*EXERCISE BRIEF*:
Would you transcribe the line that holds "camera: 95 degrees left, 5 degrees up" and all the lines below it, through the final one, exactly and with nothing else?

*DATA FOR THIS TASK*:
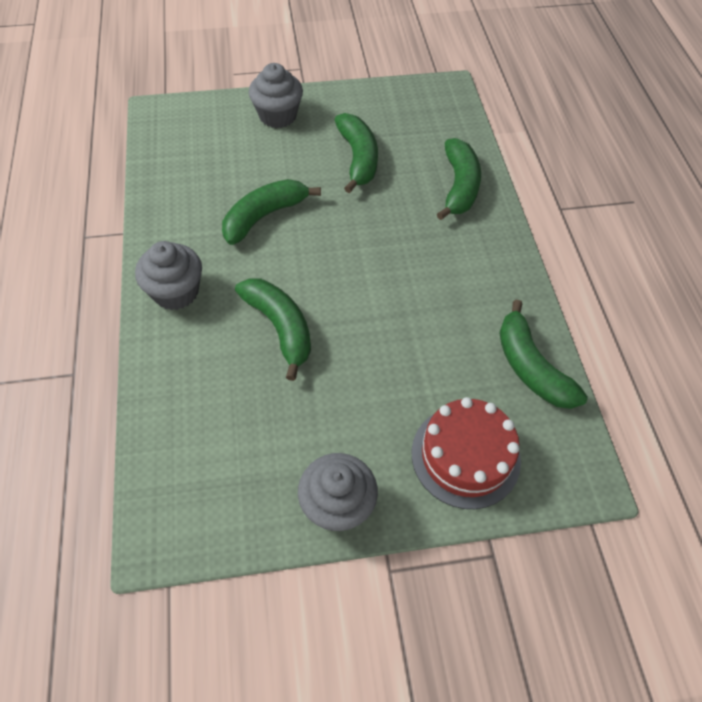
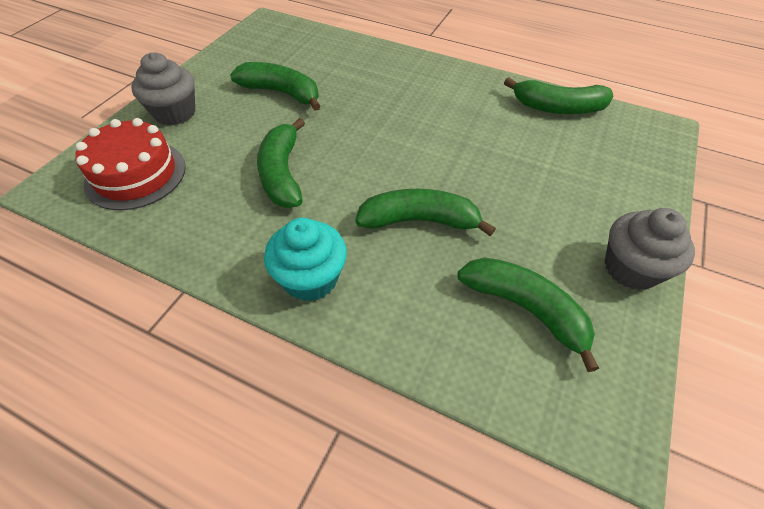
camera: 55 degrees left, 5 degrees down
(176, 292) = (310, 278): grey cupcake -> turquoise cupcake
(459, 186) = (367, 61): green banana -> green banana (525, 309)
(465, 456) = (617, 173): red cake -> red cake (135, 174)

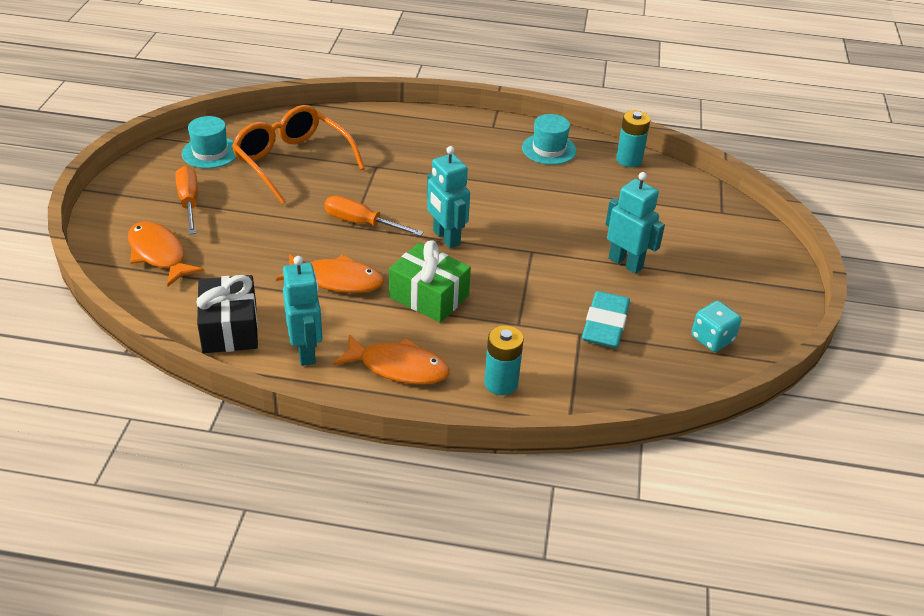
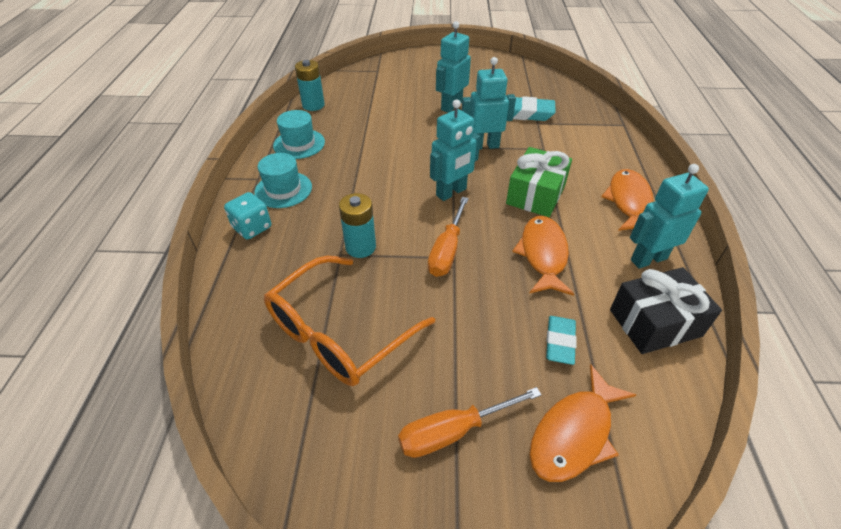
camera: 95 degrees left, 5 degrees up
(210, 152) = (324, 440): turquoise hat -> turquoise hat (283, 189)
(236, 266) = (560, 342): none -> turquoise eraser
(501, 383) = (610, 152): turquoise battery -> turquoise battery (360, 247)
(530, 275) = (484, 146): none -> turquoise robot
(712, 339) = (515, 77): turquoise dice -> turquoise dice (252, 228)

*FINISHED EXERCISE*:
camera: 95 degrees left, 5 degrees up
(210, 152) = (324, 440): turquoise hat -> turquoise hat (283, 189)
(236, 266) = (560, 342): none -> turquoise eraser
(501, 383) = (610, 152): turquoise battery -> turquoise battery (360, 247)
(530, 275) = (484, 146): none -> turquoise robot
(712, 339) = (515, 77): turquoise dice -> turquoise dice (252, 228)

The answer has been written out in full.